ACTIVITY:
Print the line containing "purple ellipse: rotated 15 degrees clockwise" and each line after it through the end of the material below, exactly as it appears, but skip the pictures.

DATASET RECORDS:
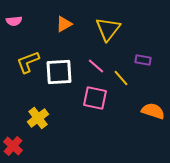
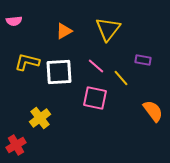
orange triangle: moved 7 px down
yellow L-shape: moved 1 px left; rotated 35 degrees clockwise
orange semicircle: rotated 35 degrees clockwise
yellow cross: moved 2 px right
red cross: moved 3 px right, 1 px up; rotated 18 degrees clockwise
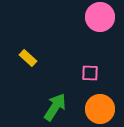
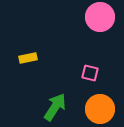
yellow rectangle: rotated 54 degrees counterclockwise
pink square: rotated 12 degrees clockwise
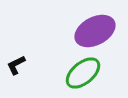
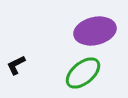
purple ellipse: rotated 15 degrees clockwise
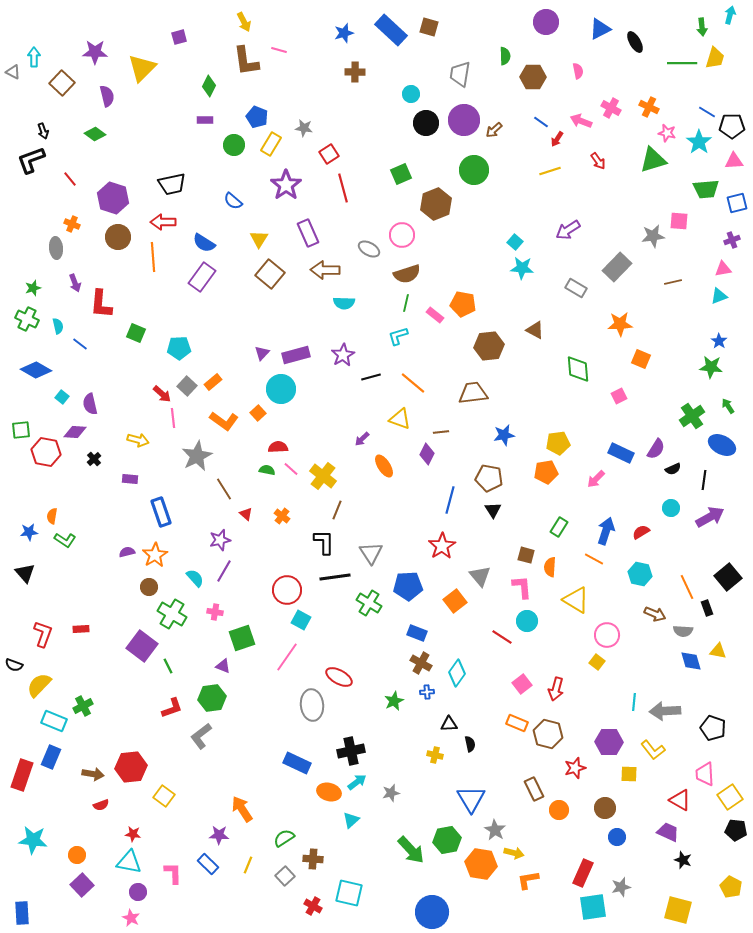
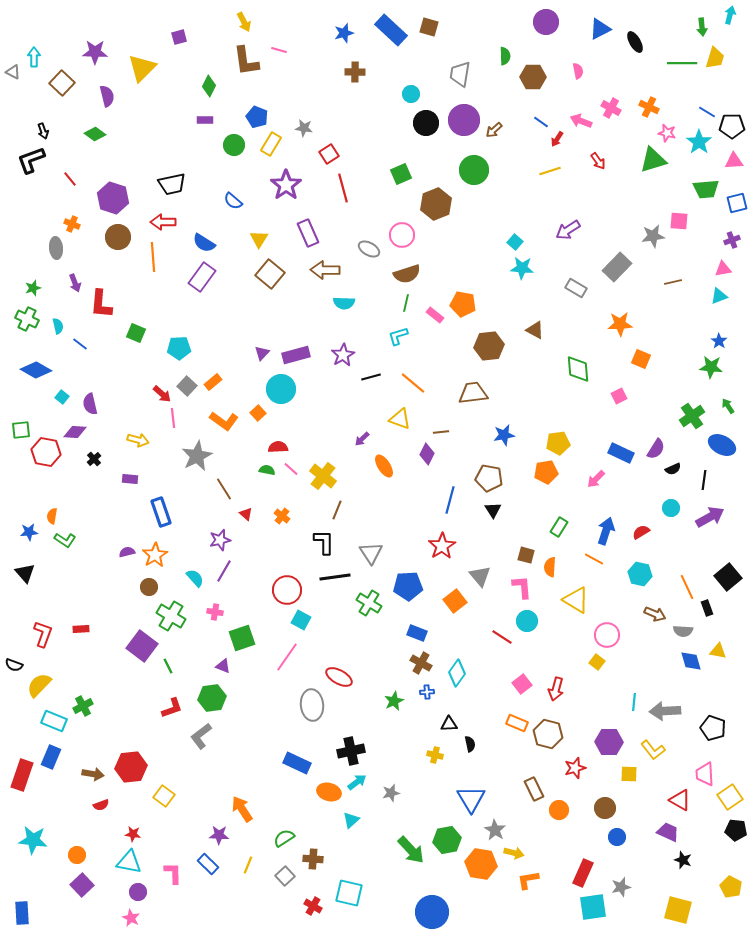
green cross at (172, 614): moved 1 px left, 2 px down
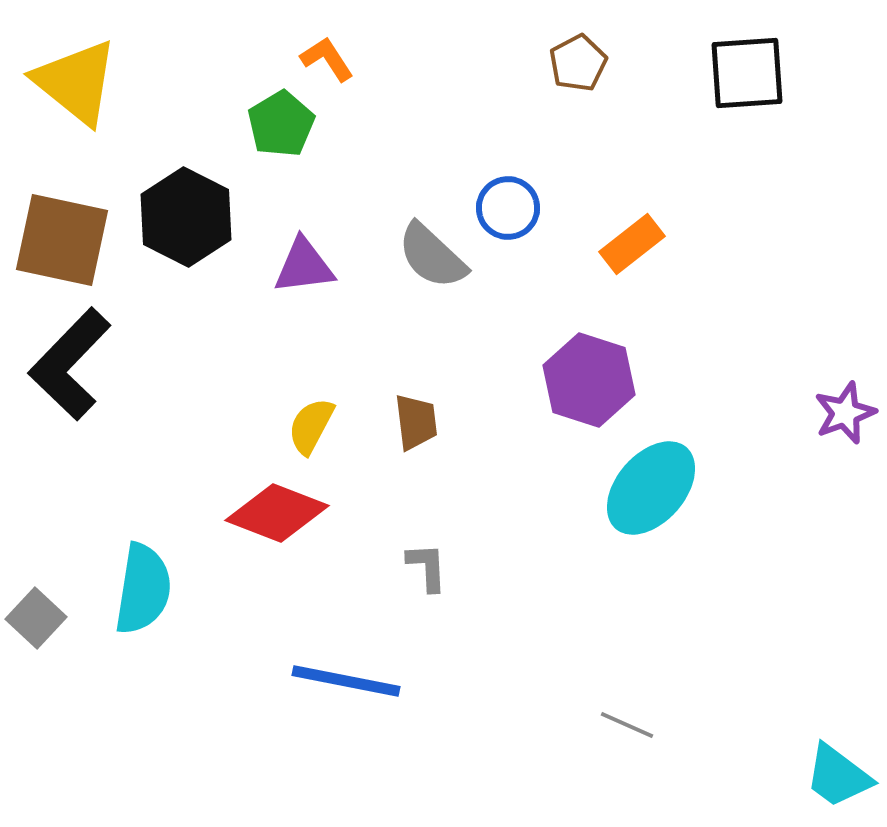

EXERCISE ANSWER:
purple ellipse: rotated 15 degrees clockwise
green cross at (172, 614): moved 1 px left, 2 px down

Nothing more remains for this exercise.